%%

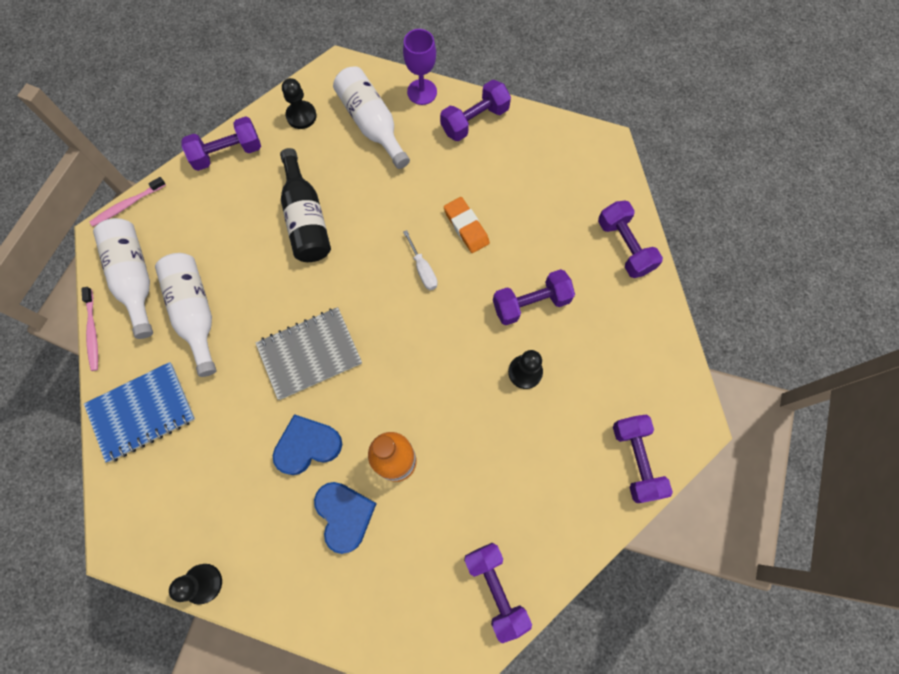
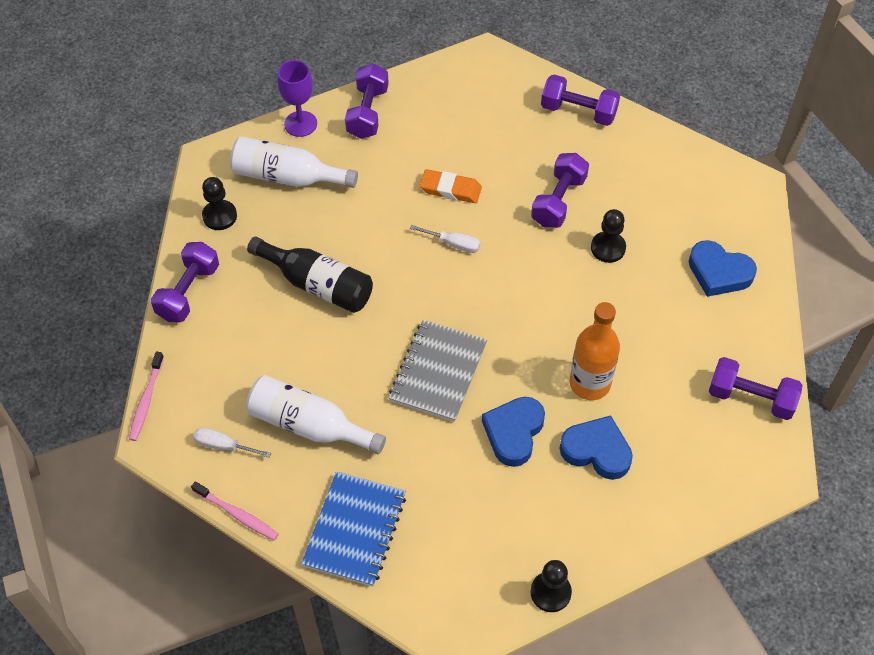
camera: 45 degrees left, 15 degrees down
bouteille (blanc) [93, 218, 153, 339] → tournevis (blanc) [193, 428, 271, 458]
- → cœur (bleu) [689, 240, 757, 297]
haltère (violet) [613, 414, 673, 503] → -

%%

*TASK ITEM*:
Word for word, restate all of the data, but do not copy the pictures.

*RESPONSE BELOW*:
camera: 45 degrees left, 15 degrees down
bouteille (blanc) [93, 218, 153, 339] → tournevis (blanc) [193, 428, 271, 458]
- → cœur (bleu) [689, 240, 757, 297]
haltère (violet) [613, 414, 673, 503] → -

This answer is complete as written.